Only one span of the listing below should come back. It runs from the line with "C3: 100nF (COM, VA) -> 220nF (COM, VA)" through the line with "U3 pin in-: n1 -> n6", and each of its lines must be reproduced exactly.
_ _ _
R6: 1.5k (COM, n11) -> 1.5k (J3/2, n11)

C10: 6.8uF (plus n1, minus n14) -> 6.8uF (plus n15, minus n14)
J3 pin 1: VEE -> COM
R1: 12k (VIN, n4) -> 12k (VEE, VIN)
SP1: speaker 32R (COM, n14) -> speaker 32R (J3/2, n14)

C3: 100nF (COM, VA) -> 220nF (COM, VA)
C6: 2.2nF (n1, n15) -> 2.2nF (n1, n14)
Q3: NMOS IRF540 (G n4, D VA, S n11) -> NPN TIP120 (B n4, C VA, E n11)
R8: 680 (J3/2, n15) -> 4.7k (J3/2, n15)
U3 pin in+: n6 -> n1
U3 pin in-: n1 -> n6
_ _ _
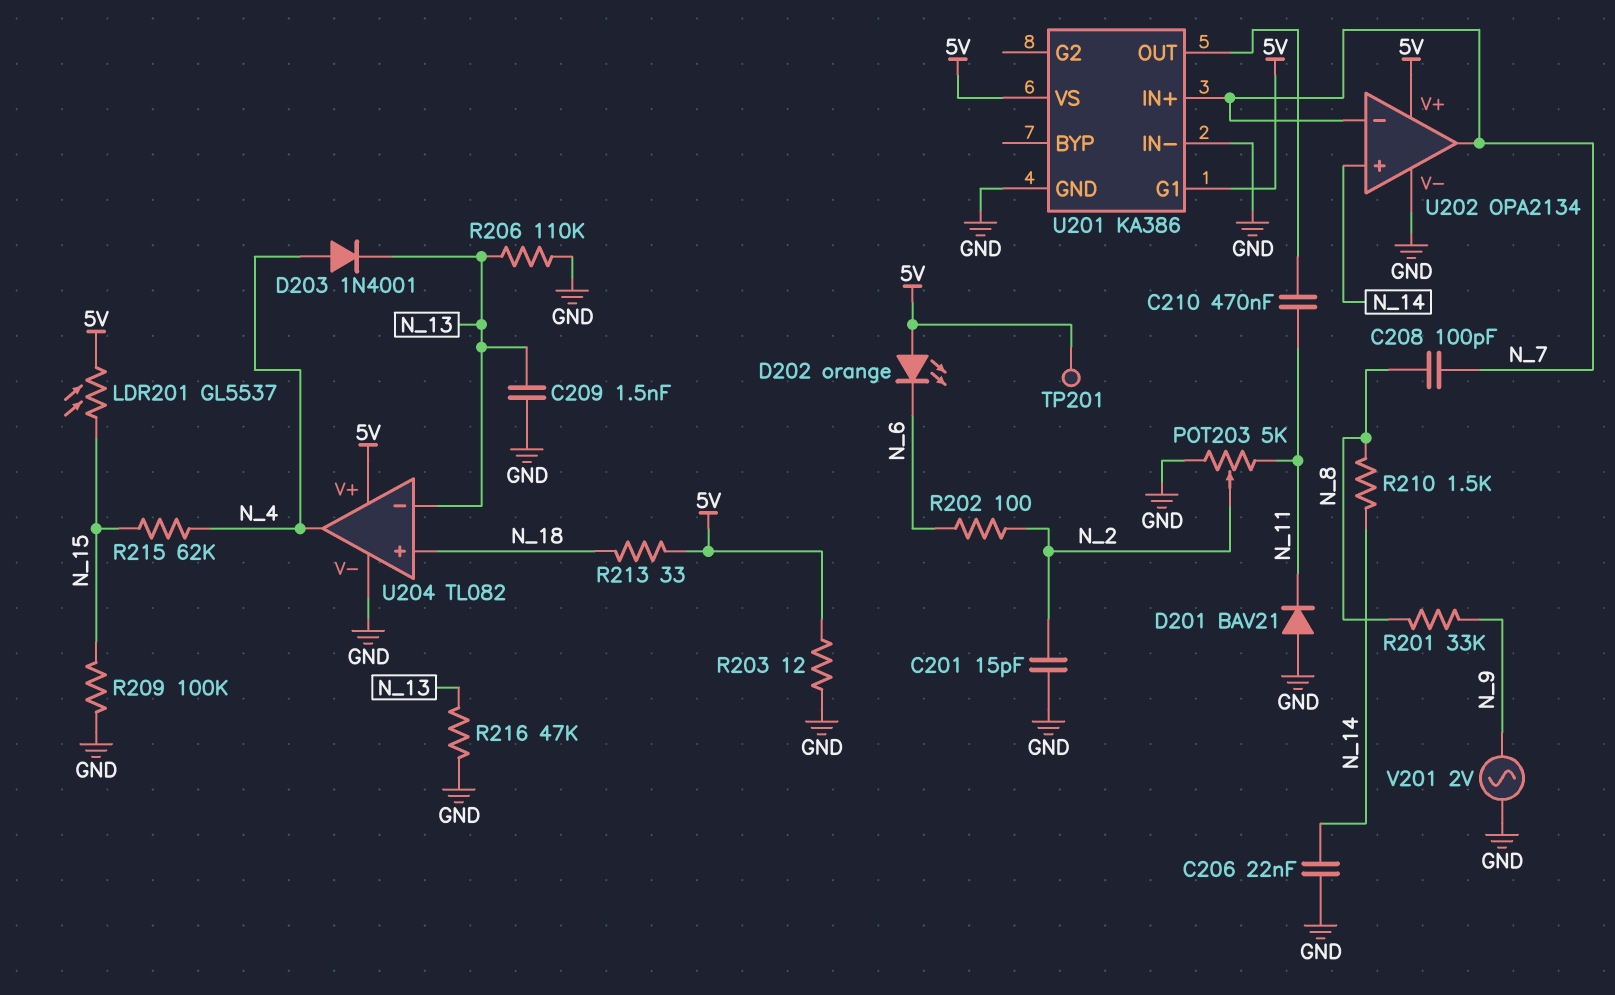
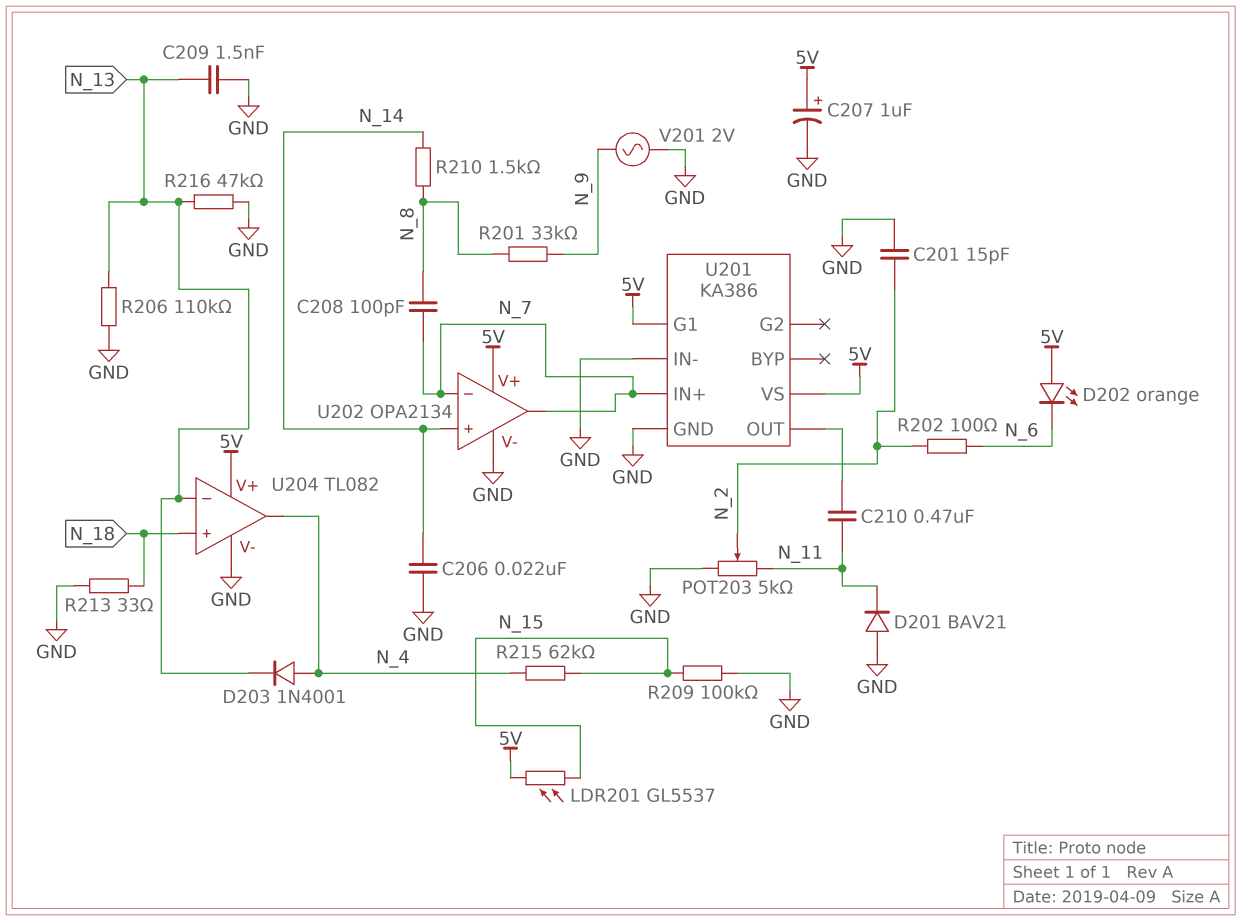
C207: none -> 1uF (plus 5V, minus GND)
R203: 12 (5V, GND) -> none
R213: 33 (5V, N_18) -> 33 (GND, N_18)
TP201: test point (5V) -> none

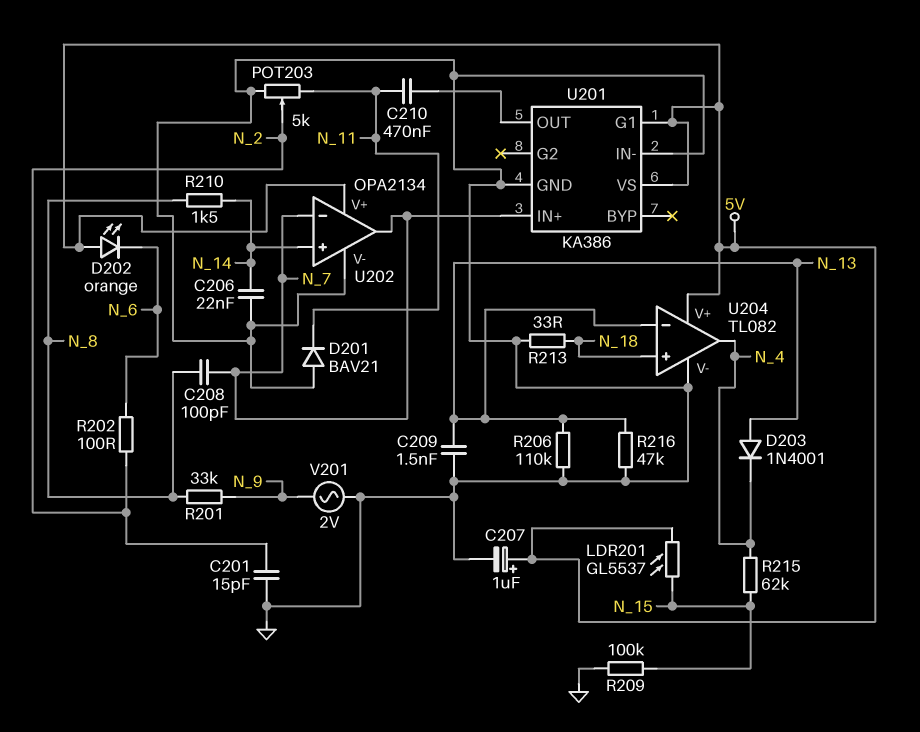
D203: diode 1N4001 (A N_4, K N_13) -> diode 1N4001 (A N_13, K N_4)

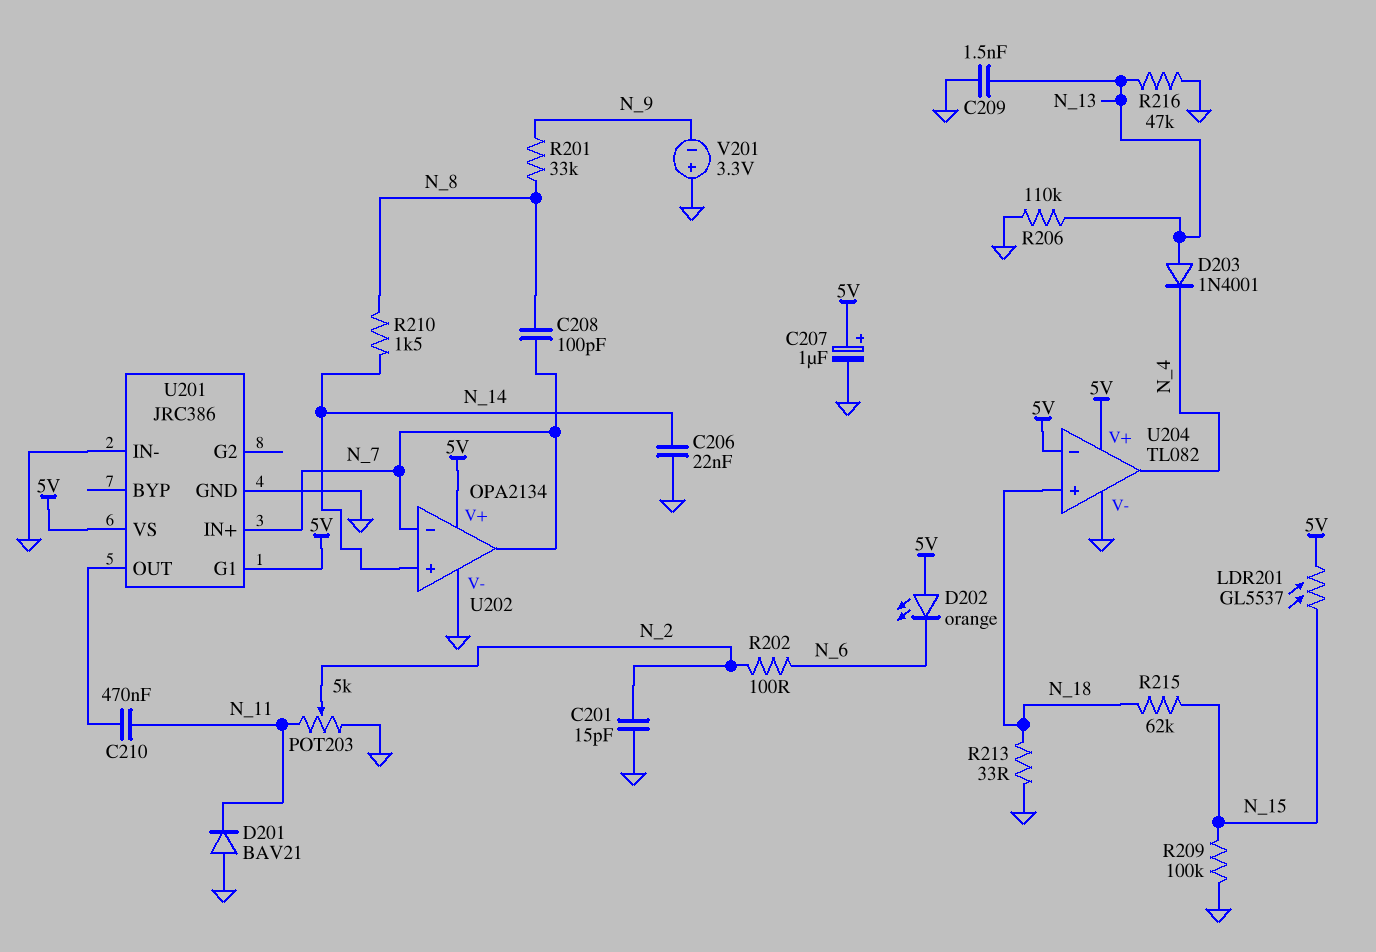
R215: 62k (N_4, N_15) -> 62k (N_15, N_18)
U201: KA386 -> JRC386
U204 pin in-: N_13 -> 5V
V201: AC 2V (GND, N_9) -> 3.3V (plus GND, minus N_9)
_ _ _
_Result_
C3: 100nF (COM, VA) -> 220nF (COM, VA)
C6: 2.2nF (n1, n15) -> 2.2nF (n1, n14)
Q3: NMOS IRF540 (G n4, D VA, S n11) -> NPN TIP120 (B n4, C VA, E n11)
R8: 680 (J3/2, n15) -> 4.7k (J3/2, n15)
U3 pin in+: n6 -> n1
U3 pin in-: n1 -> n6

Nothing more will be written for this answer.